=== Section Start ===
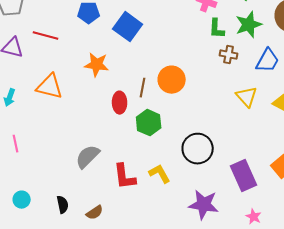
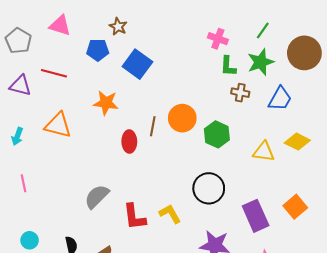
yellow triangle: (247, 97) -> (264, 152), moved, turned -40
green hexagon: (149, 123) -> (217, 134), moved

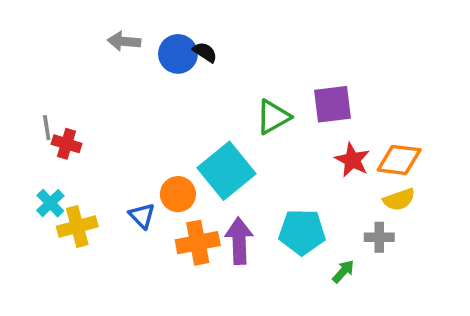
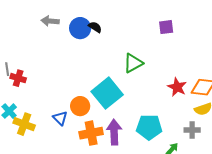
purple square: (333, 104) -> (166, 27), moved, size x0.7
yellow cross: (77, 226) -> (24, 124), turned 35

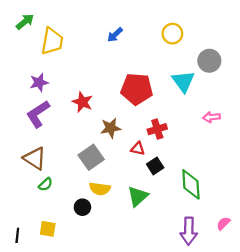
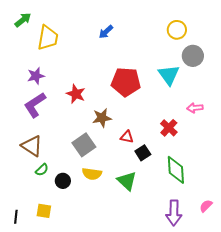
yellow circle: (172, 34) -> (177, 30), moved
red cross: (157, 129) -> (169, 128), moved, turned -30
green triangle: (138, 196) -> (127, 181), turned -35
black circle: (82, 207) -> (63, 181), moved

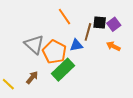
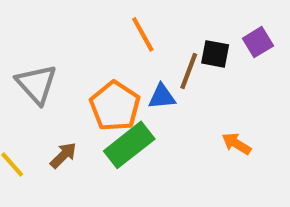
purple square: (114, 24) -> (258, 42), moved
gray triangle: (34, 44) -> (36, 84), moved
orange arrow: (113, 46) -> (236, 144), moved

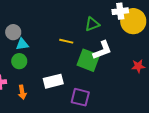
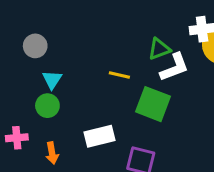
gray circle: (13, 32) -> (35, 46), moved
cyan triangle: (22, 44) -> (52, 80), turned -48
white L-shape: (102, 50) -> (174, 67), moved

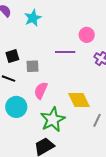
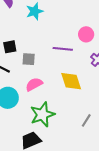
pink semicircle: (41, 91) -> (34, 84), turned 30
yellow diamond: (79, 100) -> (71, 81), moved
=== Section End ===
# [YOUR INSTRUCTIONS]
Each line that mentions the string "cross" must be copied from the listing.

# [ANSWER FOR THIS EXERCISE]
yellow cross: (77, 226) -> (24, 124), turned 35
red cross: (157, 129) -> (169, 128), moved, turned -30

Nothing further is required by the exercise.